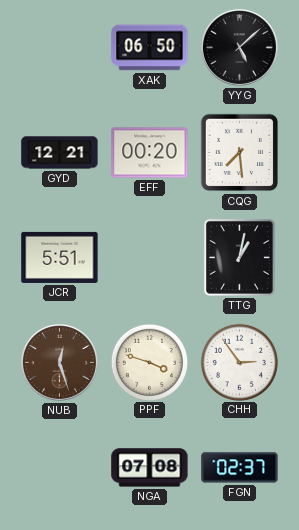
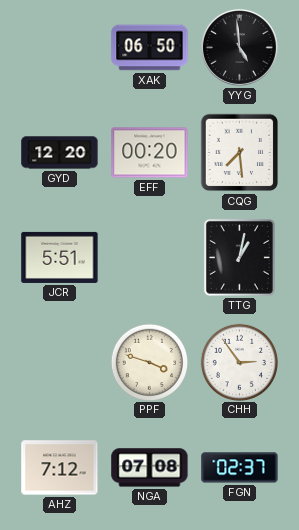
YYG: 5:08 -> 4:59
GYD: 12:21 -> 12:20
NUB: 12:27 -> none
AHZ: none -> 7:12
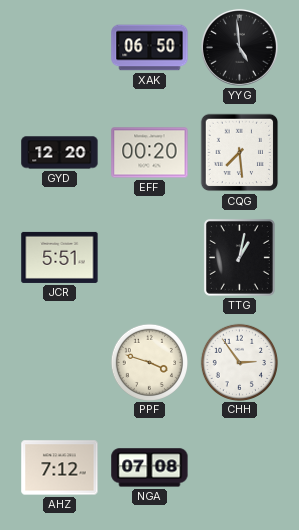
FGN: 02:37 -> none
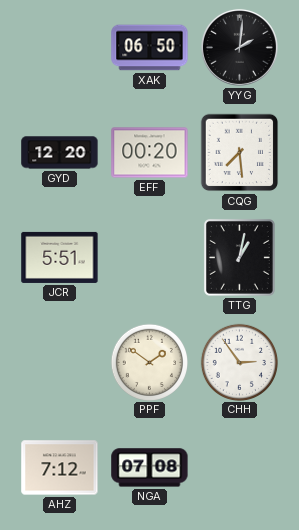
YYG: 4:59 -> 2:01
PPF: 3:48 -> 1:51
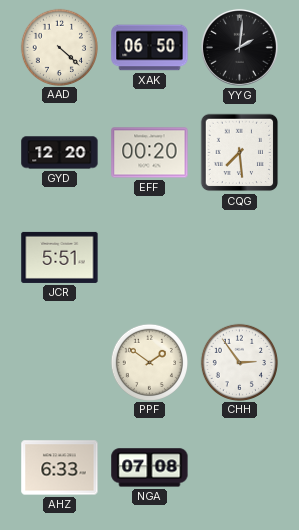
AAD: none -> 4:22
TTG: 1:02 -> none
AHZ: 7:12 -> 6:33
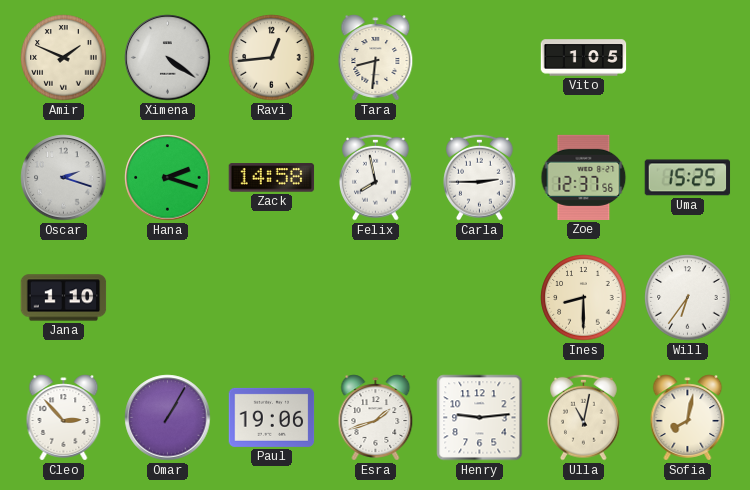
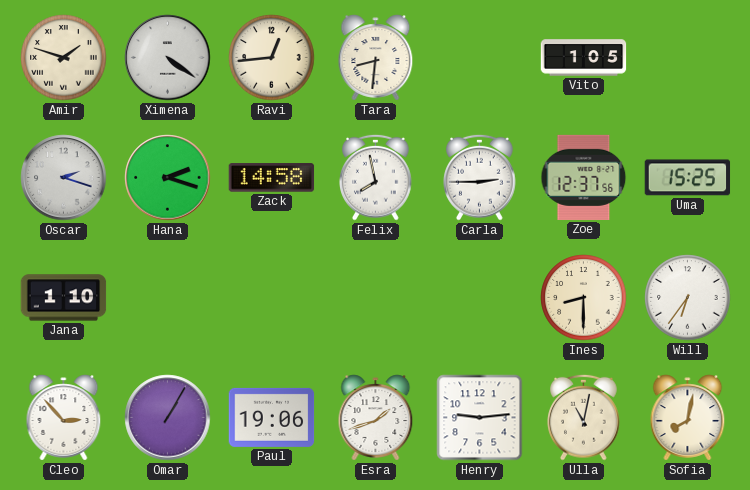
Amir: 1:49 -> 1:48
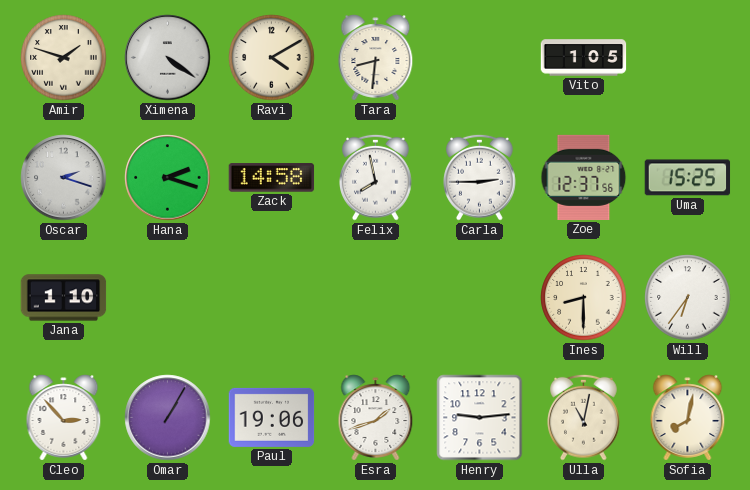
Ravi: 12:44 -> 4:10
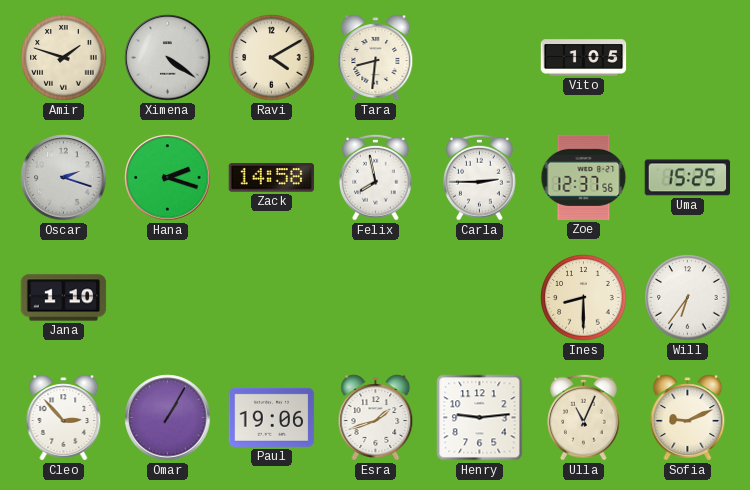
Ulla: 11:02 -> 11:04
Sofia: 8:02 -> 9:11
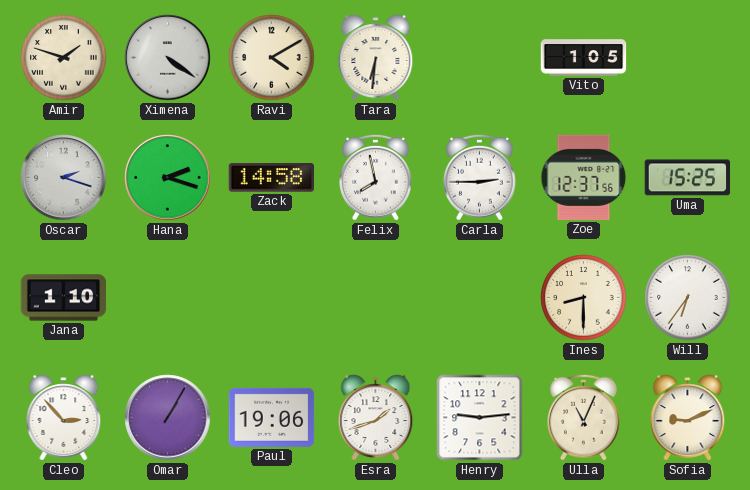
Tara: 8:31 -> 6:31
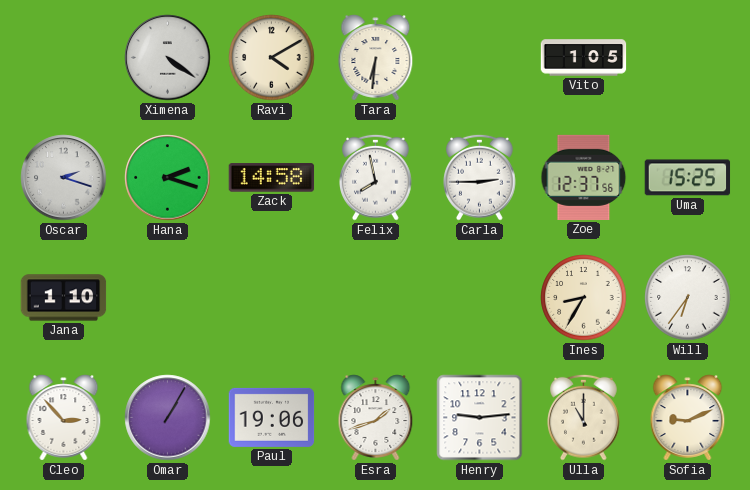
Amir: 1:48 -> none
Ines: 8:30 -> 8:35
Ulla: 11:04 -> 11:00
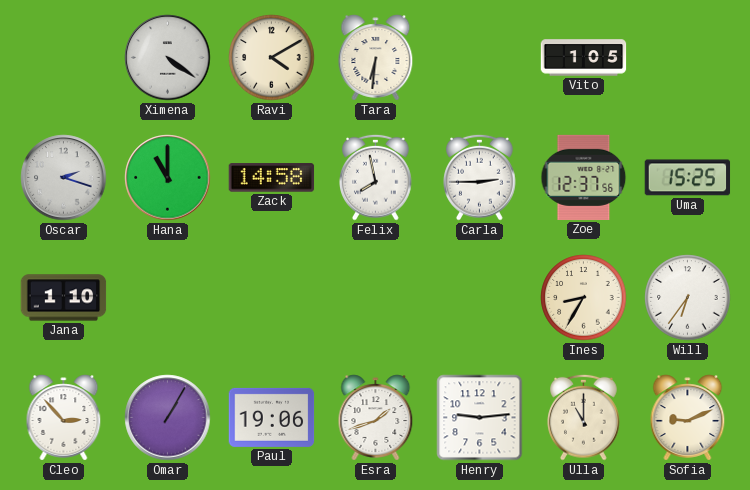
Hana: 2:18 -> 11:00
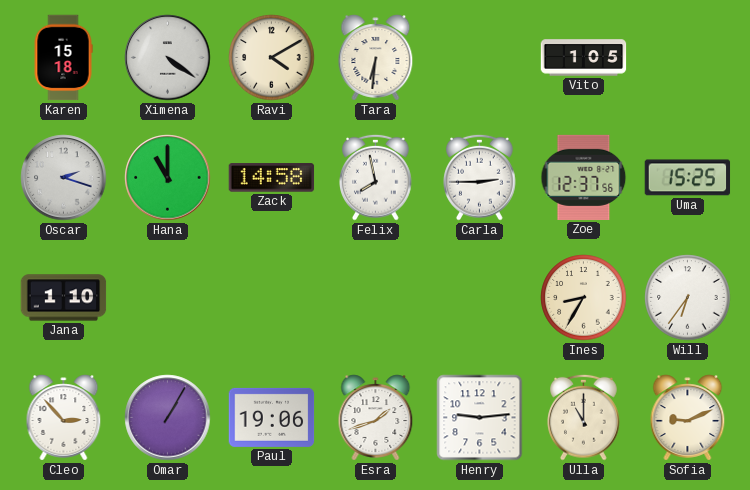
Karen: none -> 15:18
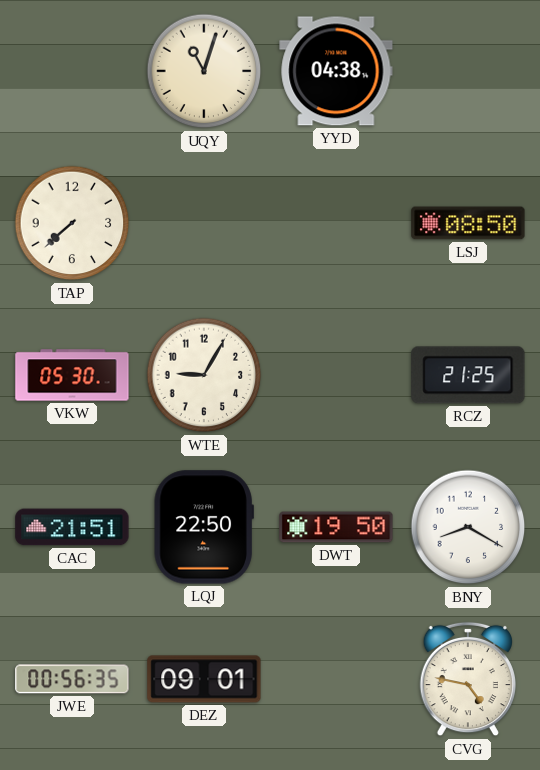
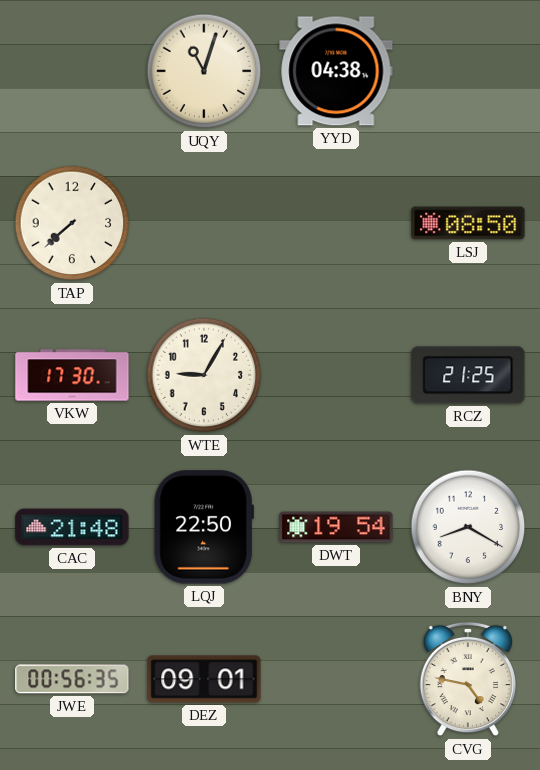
VKW: 05:30 -> 17:30
CAC: 21:51 -> 21:48
DWT: 19:50 -> 19:54
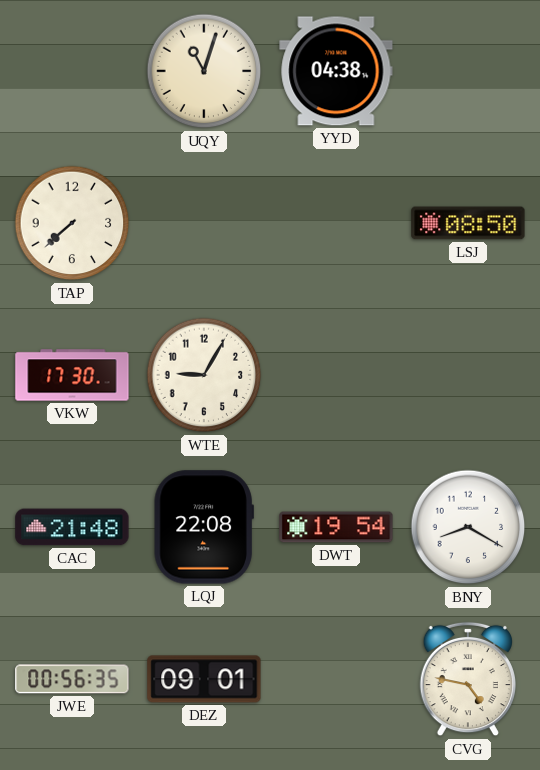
RCZ: 21:25 -> none
LQJ: 22:50 -> 22:08
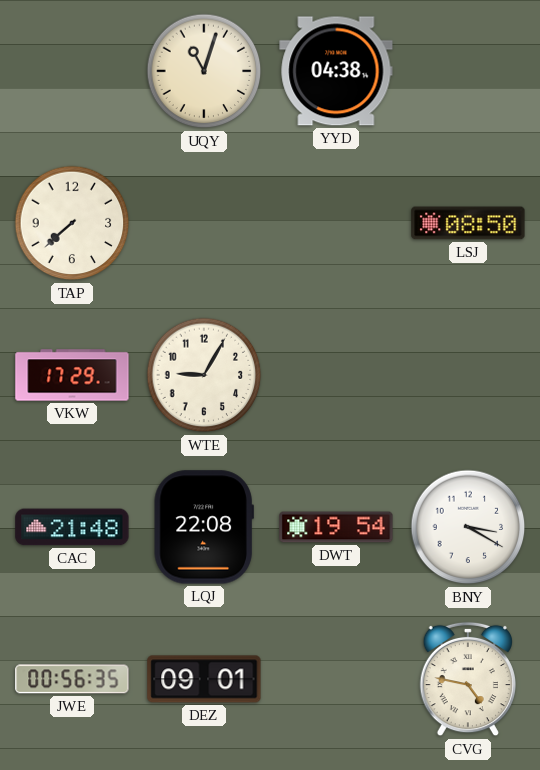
VKW: 17:30 -> 17:29
BNY: 8:20 -> 3:20
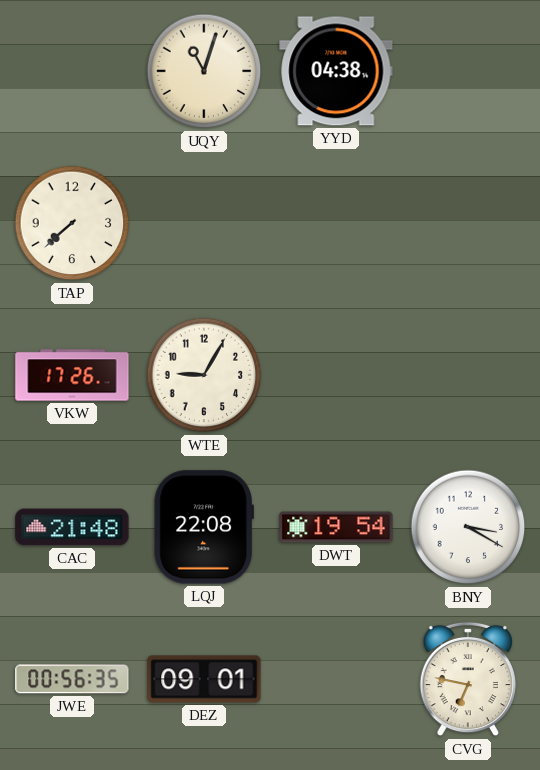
LSJ: 08:50 -> none
VKW: 17:29 -> 17:26
CVG: 4:47 -> 6:47
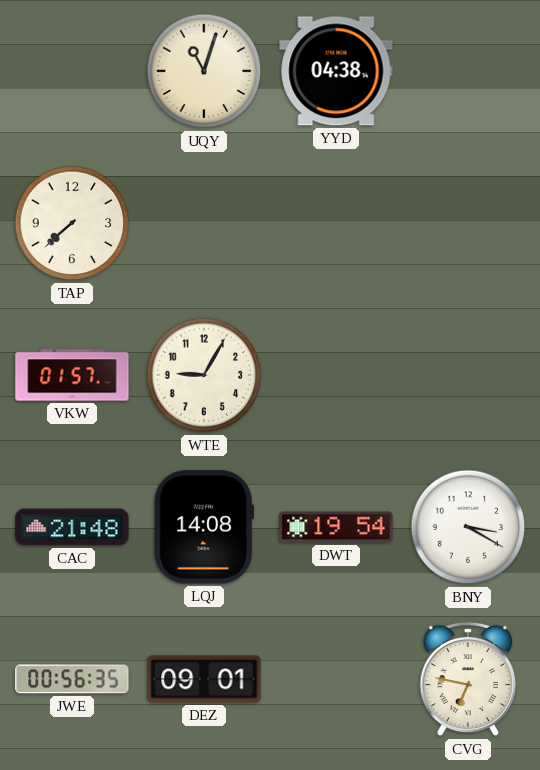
VKW: 17:26 -> 01:57
LQJ: 22:08 -> 14:08
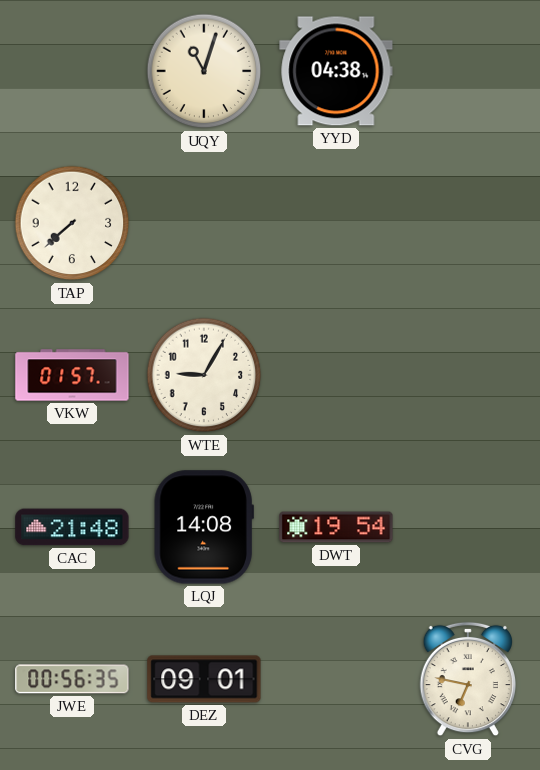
BNY: 3:20 -> none
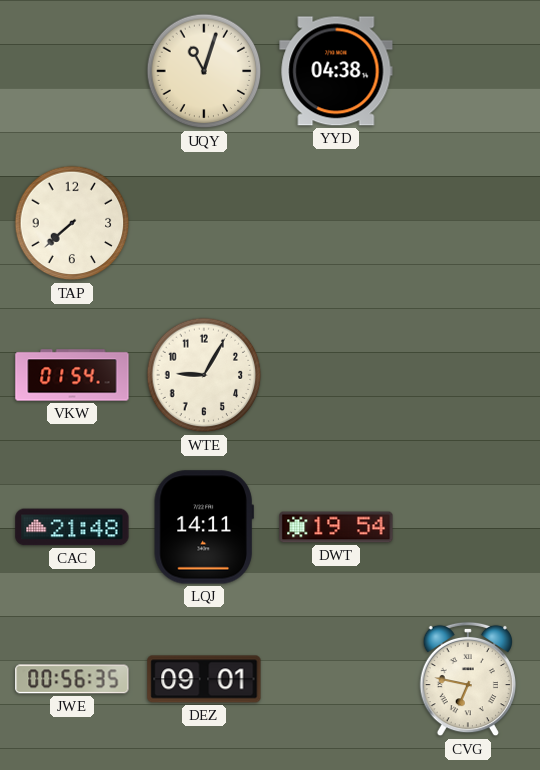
VKW: 01:57 -> 01:54
LQJ: 14:08 -> 14:11
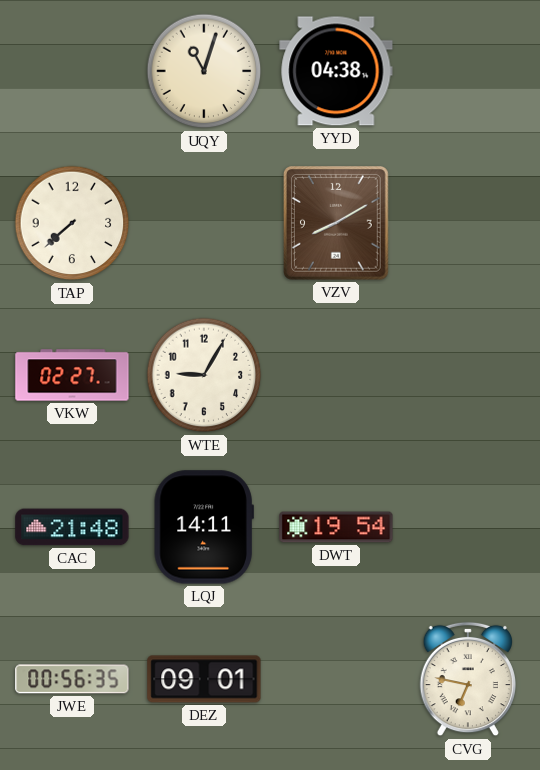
VZV: none -> 8:10
VKW: 01:54 -> 02:27
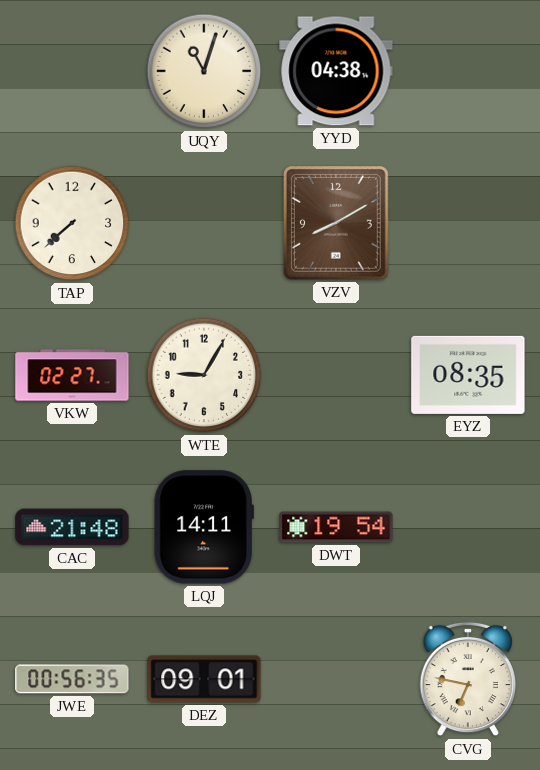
EYZ: none -> 08:35
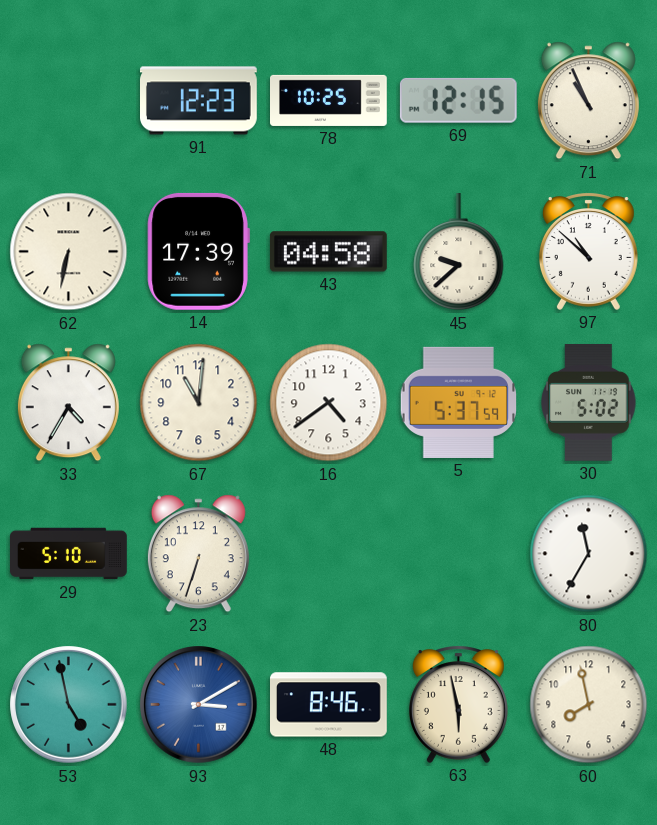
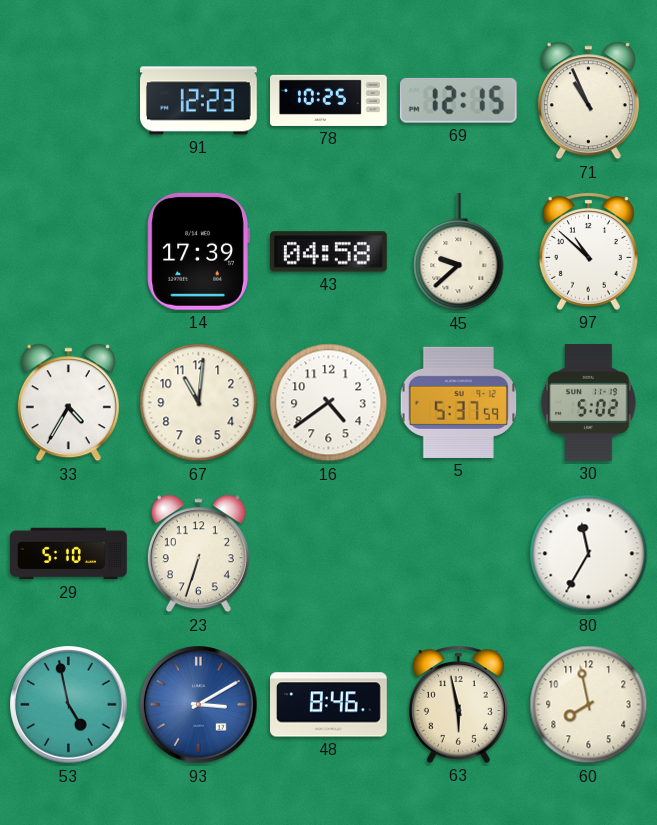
62: 6:32 -> none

....................

## WORK TO DO:
Write out all the rows above again, substituting "unset" for every "none" and changing nothing else. Leave the pictures out of your answer.

## WRITTEN ANSWER:
YYG: 5:08 -> 4:59
GYD: 12:21 -> 12:20
NUB: 12:27 -> unset
AHZ: unset -> 7:12
FGN: 02:37 -> unset
YYG: 4:59 -> 2:01
PPF: 3:48 -> 1:51
AAD: unset -> 4:22
TTG: 1:02 -> unset
AHZ: 7:12 -> 6:33
Amir: 1:49 -> 1:48
Ravi: 12:44 -> 4:10
Ulla: 11:02 -> 11:04
Sofia: 8:02 -> 9:11
Tara: 8:31 -> 6:31
Amir: 1:48 -> unset
Ines: 8:30 -> 8:35
Ulla: 11:04 -> 11:00
Hana: 2:18 -> 11:00
Karen: unset -> 15:18
VKW: 05:30 -> 17:30
CAC: 21:51 -> 21:48
DWT: 19:50 -> 19:54
RCZ: 21:25 -> unset
LQJ: 22:50 -> 22:08
VKW: 17:30 -> 17:29
BNY: 8:20 -> 3:20
LSJ: 08:50 -> unset
VKW: 17:29 -> 17:26
CVG: 4:47 -> 6:47
VKW: 17:26 -> 01:57
LQJ: 22:08 -> 14:08
BNY: 3:20 -> unset
VKW: 01:57 -> 01:54
LQJ: 14:08 -> 14:11
VZV: unset -> 8:10
VKW: 01:54 -> 02:27
EYZ: unset -> 08:35
62: 6:32 -> unset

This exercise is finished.